Of the entries below, return exactly those lines that fall between the one containing "STEPPER1 pin IN4: D3 -> A3" and the one containing "MIC1 pin GND: GND -> none", the two end lines included.

__Input records__
******

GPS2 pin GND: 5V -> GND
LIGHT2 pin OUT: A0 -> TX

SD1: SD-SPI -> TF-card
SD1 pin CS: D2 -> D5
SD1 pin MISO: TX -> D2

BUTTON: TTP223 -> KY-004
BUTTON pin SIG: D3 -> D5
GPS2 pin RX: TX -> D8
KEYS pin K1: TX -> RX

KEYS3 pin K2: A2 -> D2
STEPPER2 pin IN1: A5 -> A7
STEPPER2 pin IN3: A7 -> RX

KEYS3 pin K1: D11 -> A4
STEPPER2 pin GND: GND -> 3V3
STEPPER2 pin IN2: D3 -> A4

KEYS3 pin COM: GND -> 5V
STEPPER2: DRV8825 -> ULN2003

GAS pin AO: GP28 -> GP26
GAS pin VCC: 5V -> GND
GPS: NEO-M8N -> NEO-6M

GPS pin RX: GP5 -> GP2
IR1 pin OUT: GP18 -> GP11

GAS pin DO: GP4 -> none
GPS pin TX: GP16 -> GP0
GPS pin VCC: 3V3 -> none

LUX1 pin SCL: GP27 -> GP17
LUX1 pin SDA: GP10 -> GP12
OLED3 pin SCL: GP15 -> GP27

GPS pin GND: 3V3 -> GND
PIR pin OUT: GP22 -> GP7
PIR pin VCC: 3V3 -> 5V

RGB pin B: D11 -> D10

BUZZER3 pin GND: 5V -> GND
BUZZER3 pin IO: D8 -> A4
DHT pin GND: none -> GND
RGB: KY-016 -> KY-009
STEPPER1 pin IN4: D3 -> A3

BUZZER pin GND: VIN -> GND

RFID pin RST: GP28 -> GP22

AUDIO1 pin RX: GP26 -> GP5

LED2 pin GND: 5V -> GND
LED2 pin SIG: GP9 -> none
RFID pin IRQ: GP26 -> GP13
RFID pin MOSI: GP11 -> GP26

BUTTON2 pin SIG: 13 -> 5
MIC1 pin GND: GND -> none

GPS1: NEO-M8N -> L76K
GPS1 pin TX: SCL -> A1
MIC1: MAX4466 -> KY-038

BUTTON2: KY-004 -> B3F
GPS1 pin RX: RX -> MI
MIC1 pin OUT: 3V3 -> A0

******

__The answer__
STEPPER1 pin IN4: D3 -> A3

BUZZER pin GND: VIN -> GND

RFID pin RST: GP28 -> GP22

AUDIO1 pin RX: GP26 -> GP5

LED2 pin GND: 5V -> GND
LED2 pin SIG: GP9 -> none
RFID pin IRQ: GP26 -> GP13
RFID pin MOSI: GP11 -> GP26

BUTTON2 pin SIG: 13 -> 5
MIC1 pin GND: GND -> none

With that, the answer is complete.